══ Records for processing ══
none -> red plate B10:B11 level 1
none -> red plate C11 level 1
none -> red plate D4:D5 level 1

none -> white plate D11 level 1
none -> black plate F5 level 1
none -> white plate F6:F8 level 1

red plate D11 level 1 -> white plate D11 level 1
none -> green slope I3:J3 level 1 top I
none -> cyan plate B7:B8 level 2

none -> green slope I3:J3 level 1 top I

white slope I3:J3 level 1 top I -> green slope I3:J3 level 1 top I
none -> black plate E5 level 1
═══
══ Records for processing ══
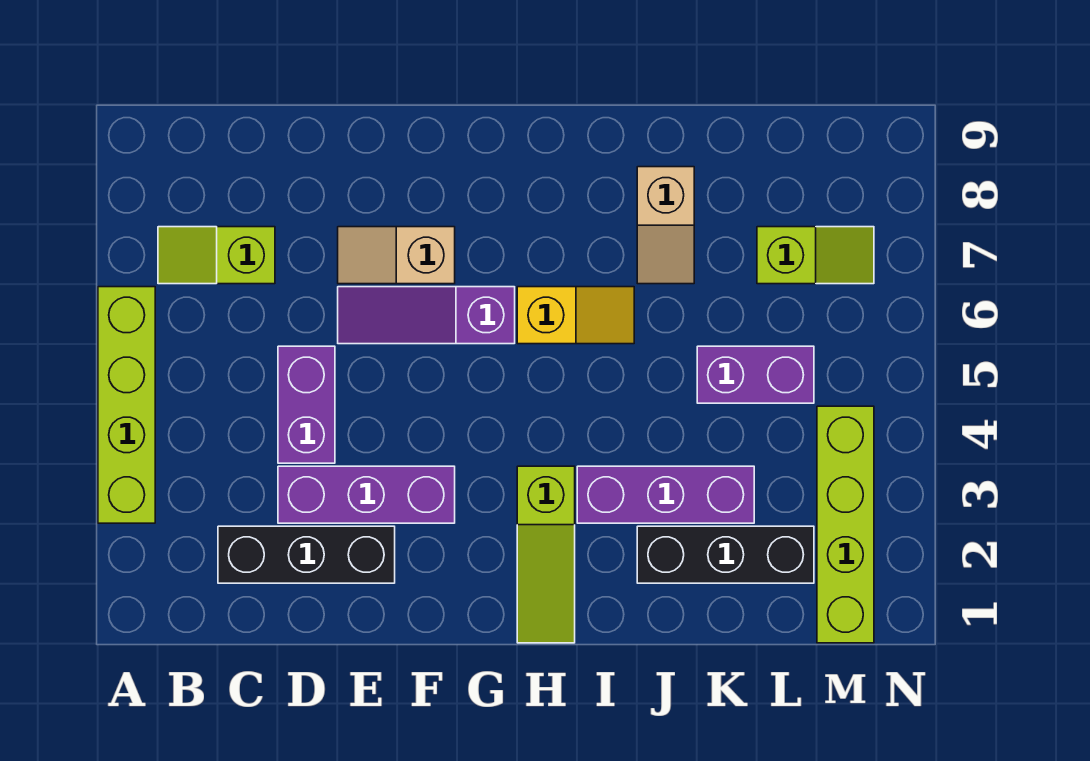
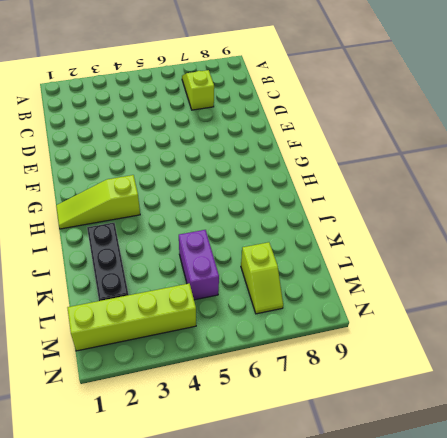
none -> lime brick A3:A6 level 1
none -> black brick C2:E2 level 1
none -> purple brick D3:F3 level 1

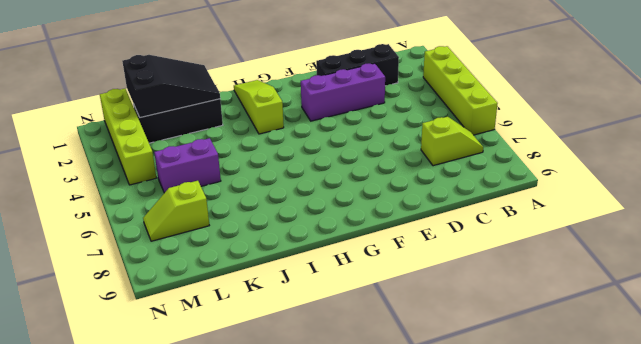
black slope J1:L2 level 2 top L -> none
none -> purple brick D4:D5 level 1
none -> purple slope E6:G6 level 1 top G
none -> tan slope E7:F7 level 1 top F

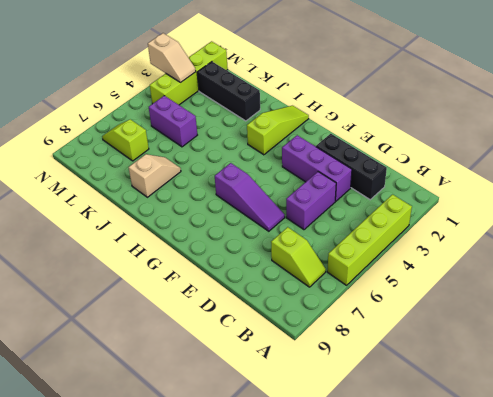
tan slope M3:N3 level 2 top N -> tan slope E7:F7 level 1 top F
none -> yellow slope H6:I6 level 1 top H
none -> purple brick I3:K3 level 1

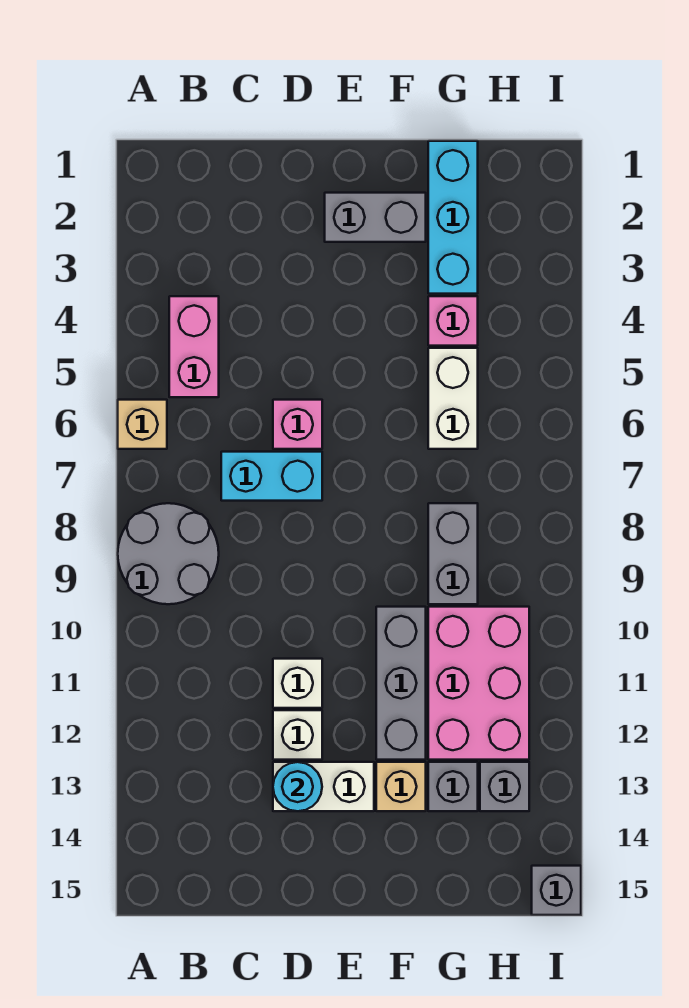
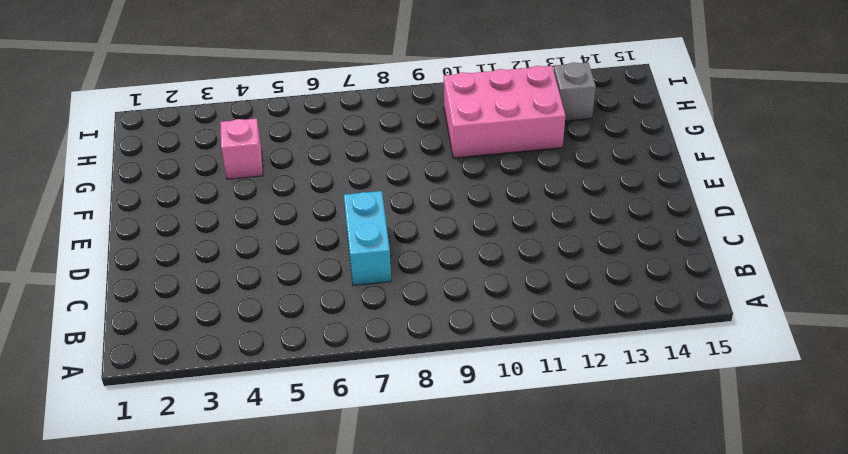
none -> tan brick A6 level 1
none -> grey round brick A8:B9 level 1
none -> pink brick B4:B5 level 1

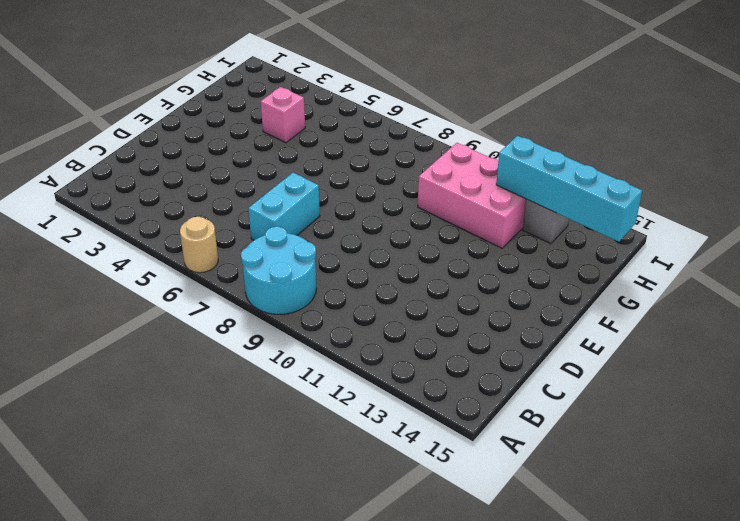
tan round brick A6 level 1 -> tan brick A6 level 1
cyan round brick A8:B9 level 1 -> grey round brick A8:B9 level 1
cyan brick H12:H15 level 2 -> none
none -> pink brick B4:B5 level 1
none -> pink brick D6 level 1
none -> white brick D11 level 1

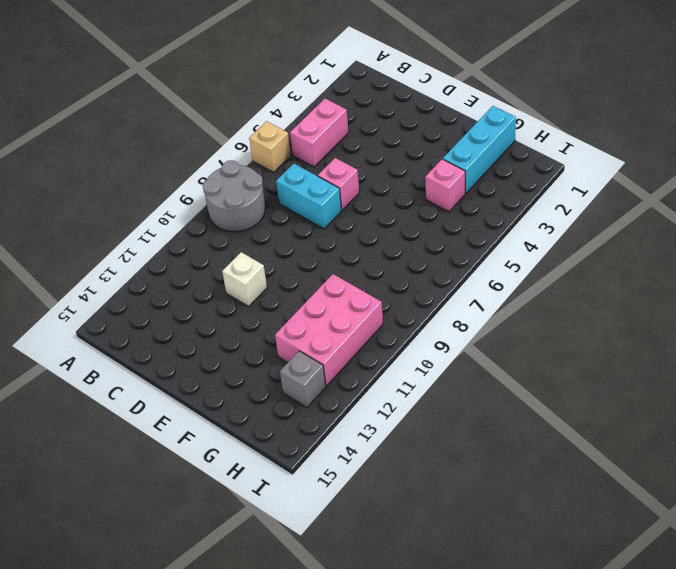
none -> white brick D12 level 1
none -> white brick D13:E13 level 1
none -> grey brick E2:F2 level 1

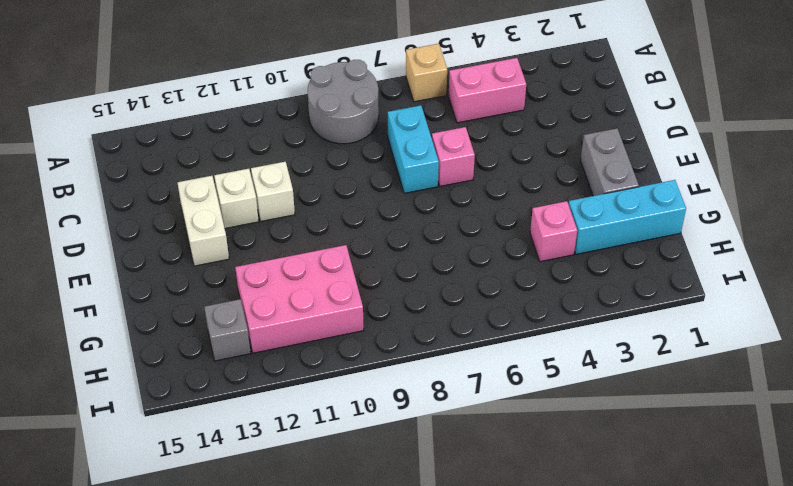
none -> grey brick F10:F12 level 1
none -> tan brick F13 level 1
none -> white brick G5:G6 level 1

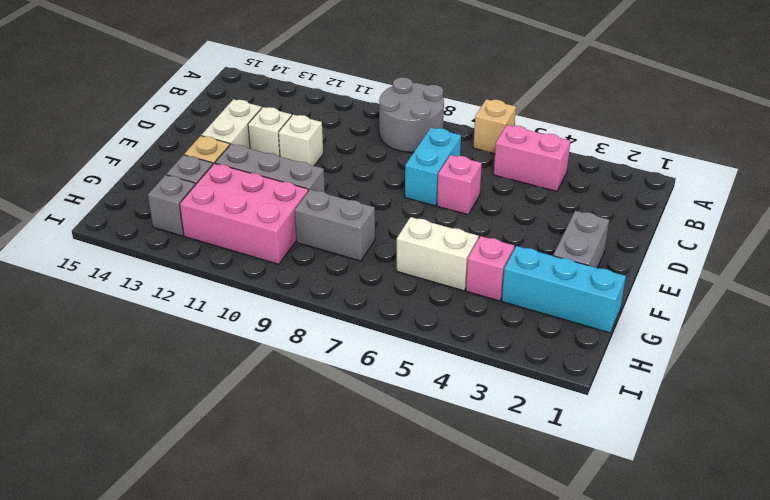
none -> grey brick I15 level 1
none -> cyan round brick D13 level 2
═══
Task to complete => Leaving each picture behind, please give again exactly the lines above from the one with "cyan round brick A8:B9" through the one with "none -> white brick G5:G6 level 1", both included, and no others.

Task result =>
cyan round brick A8:B9 level 1 -> grey round brick A8:B9 level 1
cyan brick H12:H15 level 2 -> none
none -> pink brick B4:B5 level 1
none -> pink brick D6 level 1
none -> white brick D11 level 1

none -> white brick D12 level 1
none -> white brick D13:E13 level 1
none -> grey brick E2:F2 level 1

none -> grey brick F10:F12 level 1
none -> tan brick F13 level 1
none -> white brick G5:G6 level 1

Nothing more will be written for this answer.